• _Exercise prompt_
Reproduce the records below word for word, beginning with their first line and stopping after the line that contains "DJG: 15:22 -> 14:59".

(Dataset items)
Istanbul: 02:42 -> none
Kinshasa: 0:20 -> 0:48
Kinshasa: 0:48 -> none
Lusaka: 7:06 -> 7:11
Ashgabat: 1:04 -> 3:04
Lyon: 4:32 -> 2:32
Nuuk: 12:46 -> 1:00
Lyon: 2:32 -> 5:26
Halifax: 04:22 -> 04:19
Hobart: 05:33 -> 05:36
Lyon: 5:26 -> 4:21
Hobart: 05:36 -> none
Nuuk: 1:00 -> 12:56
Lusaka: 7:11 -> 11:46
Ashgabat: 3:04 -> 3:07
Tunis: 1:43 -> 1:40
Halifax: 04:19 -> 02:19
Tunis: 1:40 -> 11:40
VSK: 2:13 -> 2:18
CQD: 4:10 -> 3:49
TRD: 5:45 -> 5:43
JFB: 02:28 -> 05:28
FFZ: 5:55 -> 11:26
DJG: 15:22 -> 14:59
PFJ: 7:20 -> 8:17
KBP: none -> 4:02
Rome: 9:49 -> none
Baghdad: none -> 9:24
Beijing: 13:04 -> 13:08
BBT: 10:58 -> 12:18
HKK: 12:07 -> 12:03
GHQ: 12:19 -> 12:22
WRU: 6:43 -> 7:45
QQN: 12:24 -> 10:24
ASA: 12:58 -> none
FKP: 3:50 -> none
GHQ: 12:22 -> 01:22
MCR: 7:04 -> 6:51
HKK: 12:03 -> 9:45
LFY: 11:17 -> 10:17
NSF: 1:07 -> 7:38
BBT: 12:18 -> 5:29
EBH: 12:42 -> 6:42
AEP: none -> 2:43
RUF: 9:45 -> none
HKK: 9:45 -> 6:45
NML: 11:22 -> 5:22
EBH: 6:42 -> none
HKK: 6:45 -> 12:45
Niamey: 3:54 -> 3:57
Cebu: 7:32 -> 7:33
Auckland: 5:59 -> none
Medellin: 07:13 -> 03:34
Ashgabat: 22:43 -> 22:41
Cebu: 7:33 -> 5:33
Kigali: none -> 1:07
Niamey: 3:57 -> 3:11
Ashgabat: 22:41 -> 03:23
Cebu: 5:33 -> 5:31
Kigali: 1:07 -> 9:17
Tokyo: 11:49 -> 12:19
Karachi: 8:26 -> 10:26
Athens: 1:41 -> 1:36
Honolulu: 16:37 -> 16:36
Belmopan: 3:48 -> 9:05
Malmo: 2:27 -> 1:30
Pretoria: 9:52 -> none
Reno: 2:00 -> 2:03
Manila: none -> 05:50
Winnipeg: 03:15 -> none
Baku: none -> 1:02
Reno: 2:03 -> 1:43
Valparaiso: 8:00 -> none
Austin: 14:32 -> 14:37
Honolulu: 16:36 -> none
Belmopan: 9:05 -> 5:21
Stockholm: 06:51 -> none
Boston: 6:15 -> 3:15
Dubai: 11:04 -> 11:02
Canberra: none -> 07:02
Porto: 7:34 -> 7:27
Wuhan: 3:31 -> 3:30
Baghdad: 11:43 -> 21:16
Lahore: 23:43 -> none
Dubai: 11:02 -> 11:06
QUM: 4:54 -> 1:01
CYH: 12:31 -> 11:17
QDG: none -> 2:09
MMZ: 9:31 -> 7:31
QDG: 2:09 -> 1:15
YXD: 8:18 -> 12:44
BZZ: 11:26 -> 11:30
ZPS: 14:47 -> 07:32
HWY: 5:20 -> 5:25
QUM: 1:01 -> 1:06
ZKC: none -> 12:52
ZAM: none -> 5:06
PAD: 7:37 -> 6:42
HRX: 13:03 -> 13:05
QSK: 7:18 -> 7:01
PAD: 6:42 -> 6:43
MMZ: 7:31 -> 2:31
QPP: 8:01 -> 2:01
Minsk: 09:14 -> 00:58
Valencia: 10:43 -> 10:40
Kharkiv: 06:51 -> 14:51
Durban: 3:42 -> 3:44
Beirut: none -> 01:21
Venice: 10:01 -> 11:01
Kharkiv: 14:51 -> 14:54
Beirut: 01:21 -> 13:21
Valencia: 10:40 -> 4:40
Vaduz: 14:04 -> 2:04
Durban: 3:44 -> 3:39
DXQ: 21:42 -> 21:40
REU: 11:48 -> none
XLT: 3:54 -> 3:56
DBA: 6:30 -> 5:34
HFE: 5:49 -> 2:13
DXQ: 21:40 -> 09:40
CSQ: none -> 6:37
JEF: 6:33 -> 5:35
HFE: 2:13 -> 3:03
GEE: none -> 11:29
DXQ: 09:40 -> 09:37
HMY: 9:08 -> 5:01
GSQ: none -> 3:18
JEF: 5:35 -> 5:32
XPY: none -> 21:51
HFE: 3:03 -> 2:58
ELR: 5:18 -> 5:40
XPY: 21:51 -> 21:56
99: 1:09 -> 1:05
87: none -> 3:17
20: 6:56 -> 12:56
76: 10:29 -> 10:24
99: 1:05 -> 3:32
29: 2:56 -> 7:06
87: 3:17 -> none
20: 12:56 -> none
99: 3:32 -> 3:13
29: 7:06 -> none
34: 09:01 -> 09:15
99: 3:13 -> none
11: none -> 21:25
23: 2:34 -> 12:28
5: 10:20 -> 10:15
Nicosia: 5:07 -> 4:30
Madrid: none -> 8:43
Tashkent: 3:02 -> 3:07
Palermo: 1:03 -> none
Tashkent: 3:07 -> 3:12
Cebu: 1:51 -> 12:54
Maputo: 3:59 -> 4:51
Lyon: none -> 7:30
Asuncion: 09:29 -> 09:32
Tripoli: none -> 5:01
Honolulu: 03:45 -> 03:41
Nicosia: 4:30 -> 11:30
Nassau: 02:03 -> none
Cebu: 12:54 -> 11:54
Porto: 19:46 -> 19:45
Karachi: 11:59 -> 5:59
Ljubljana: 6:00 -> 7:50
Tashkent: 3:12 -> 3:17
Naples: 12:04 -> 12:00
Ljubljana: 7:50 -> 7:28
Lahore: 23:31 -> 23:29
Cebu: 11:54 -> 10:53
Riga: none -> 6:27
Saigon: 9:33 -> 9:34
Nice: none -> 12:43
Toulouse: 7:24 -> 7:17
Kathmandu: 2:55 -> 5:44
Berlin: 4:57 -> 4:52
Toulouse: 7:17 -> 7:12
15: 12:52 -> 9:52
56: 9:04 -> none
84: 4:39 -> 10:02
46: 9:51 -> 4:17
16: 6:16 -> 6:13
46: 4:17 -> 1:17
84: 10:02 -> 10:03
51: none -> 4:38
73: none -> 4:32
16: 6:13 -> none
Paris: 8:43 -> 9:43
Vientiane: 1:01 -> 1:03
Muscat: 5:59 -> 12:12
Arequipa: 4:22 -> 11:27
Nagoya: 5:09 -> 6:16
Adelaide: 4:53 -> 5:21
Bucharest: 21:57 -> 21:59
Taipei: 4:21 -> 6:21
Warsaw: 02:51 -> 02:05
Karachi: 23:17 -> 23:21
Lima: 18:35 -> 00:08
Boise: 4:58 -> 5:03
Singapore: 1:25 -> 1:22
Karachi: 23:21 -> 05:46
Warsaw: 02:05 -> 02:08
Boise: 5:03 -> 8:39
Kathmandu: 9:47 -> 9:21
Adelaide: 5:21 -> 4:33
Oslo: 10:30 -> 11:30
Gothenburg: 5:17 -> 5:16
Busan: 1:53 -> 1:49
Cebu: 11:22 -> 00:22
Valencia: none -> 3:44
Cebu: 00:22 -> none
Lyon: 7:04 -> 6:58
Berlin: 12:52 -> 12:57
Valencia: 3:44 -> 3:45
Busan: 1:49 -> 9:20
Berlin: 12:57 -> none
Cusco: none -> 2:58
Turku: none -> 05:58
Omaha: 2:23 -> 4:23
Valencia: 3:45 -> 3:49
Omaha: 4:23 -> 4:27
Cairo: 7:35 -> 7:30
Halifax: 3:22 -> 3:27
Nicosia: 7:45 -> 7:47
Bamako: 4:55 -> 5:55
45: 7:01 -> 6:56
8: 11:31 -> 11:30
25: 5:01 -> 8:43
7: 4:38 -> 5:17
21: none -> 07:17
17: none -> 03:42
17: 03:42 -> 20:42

• _Reply to the task_
Istanbul: 02:42 -> none
Kinshasa: 0:20 -> 0:48
Kinshasa: 0:48 -> none
Lusaka: 7:06 -> 7:11
Ashgabat: 1:04 -> 3:04
Lyon: 4:32 -> 2:32
Nuuk: 12:46 -> 1:00
Lyon: 2:32 -> 5:26
Halifax: 04:22 -> 04:19
Hobart: 05:33 -> 05:36
Lyon: 5:26 -> 4:21
Hobart: 05:36 -> none
Nuuk: 1:00 -> 12:56
Lusaka: 7:11 -> 11:46
Ashgabat: 3:04 -> 3:07
Tunis: 1:43 -> 1:40
Halifax: 04:19 -> 02:19
Tunis: 1:40 -> 11:40
VSK: 2:13 -> 2:18
CQD: 4:10 -> 3:49
TRD: 5:45 -> 5:43
JFB: 02:28 -> 05:28
FFZ: 5:55 -> 11:26
DJG: 15:22 -> 14:59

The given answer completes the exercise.